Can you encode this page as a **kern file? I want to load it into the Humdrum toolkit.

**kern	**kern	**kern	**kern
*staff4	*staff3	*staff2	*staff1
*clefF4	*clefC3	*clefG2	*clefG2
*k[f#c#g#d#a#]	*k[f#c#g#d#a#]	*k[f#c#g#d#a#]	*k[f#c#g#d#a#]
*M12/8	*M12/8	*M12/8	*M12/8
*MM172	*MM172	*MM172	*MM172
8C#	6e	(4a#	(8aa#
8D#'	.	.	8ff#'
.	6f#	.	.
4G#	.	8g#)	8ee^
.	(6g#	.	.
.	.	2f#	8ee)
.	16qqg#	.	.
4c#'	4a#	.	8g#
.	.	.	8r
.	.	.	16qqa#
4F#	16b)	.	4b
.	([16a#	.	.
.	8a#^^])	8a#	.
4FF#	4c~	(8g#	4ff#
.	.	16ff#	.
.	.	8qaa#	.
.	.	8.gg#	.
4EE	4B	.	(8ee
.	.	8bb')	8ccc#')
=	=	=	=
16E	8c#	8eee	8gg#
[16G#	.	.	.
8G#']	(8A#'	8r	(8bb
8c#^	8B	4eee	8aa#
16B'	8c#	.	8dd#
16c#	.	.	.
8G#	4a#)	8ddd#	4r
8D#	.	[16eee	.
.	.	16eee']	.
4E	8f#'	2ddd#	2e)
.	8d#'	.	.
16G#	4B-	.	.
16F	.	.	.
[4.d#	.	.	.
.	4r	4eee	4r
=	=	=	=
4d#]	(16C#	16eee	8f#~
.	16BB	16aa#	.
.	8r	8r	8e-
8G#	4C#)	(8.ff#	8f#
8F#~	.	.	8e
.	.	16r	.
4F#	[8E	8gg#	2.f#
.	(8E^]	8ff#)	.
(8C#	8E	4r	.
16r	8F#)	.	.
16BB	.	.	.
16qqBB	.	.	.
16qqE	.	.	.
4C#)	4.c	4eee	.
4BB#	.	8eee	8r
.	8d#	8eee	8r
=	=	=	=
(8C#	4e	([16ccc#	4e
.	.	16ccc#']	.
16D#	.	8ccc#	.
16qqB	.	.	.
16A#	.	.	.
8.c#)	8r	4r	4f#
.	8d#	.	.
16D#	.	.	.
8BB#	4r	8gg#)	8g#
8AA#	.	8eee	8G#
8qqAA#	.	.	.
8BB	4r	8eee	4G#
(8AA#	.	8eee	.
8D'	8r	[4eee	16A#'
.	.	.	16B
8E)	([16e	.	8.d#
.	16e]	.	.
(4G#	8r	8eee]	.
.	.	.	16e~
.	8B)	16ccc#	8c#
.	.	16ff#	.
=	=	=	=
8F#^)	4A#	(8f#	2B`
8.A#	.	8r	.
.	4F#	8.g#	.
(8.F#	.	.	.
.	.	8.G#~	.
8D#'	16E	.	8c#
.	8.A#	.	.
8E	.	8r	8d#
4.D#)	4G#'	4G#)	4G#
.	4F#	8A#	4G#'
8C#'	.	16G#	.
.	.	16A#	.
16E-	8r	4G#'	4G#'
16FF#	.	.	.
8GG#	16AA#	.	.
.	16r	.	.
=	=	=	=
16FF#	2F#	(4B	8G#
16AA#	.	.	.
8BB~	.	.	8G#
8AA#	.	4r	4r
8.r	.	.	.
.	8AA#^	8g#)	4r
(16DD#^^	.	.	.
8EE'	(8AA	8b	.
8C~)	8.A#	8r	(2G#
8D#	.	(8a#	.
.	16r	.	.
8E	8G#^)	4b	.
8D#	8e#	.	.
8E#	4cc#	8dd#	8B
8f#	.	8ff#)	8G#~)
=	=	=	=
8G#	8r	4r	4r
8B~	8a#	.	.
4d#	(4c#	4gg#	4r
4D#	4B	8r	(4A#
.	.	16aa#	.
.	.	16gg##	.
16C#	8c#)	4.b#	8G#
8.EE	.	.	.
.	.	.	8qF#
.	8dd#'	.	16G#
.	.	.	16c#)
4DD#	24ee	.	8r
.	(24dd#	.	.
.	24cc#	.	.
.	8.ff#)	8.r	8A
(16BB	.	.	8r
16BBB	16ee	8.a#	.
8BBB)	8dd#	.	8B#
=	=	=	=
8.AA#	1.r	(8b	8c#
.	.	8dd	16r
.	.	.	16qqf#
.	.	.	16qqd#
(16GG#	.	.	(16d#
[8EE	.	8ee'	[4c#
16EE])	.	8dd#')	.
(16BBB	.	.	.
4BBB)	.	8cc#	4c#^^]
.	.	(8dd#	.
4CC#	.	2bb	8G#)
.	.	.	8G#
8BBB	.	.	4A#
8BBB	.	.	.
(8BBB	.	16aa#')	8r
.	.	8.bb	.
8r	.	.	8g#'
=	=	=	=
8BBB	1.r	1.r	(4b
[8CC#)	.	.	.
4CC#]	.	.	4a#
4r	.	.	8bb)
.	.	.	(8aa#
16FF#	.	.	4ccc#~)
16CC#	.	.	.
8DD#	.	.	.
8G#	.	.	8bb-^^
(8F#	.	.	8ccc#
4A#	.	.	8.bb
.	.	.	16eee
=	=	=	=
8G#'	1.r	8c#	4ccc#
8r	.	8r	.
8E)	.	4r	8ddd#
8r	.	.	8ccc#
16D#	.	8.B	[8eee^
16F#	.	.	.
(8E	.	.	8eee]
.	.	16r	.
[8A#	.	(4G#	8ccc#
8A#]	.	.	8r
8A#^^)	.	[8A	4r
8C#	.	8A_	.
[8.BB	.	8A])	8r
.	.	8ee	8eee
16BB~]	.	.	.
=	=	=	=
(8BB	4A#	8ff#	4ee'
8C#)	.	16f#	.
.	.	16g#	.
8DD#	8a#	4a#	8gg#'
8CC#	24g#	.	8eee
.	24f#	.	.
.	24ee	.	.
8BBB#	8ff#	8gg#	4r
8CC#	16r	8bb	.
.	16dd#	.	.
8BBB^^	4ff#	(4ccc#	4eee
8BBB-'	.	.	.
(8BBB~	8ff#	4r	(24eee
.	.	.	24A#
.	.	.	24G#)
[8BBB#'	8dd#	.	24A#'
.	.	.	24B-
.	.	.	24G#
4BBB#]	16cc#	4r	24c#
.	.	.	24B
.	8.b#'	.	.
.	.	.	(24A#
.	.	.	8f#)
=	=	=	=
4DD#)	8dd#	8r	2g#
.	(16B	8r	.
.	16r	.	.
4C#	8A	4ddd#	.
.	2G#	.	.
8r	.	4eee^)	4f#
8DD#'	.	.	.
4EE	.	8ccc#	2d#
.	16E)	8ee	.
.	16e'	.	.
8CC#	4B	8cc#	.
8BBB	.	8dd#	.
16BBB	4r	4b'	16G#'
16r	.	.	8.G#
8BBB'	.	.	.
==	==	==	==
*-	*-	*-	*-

━━━━━━

■ **REQUIRED WORK**
Can you find every line in the listing above that contains the string "kern" and copy each one out?

■ **TASK OUTPUT**
Can you encode this page as a **kern file? I want to load it into the Humdrum toolkit.
**kern	**kern	**kern	**kern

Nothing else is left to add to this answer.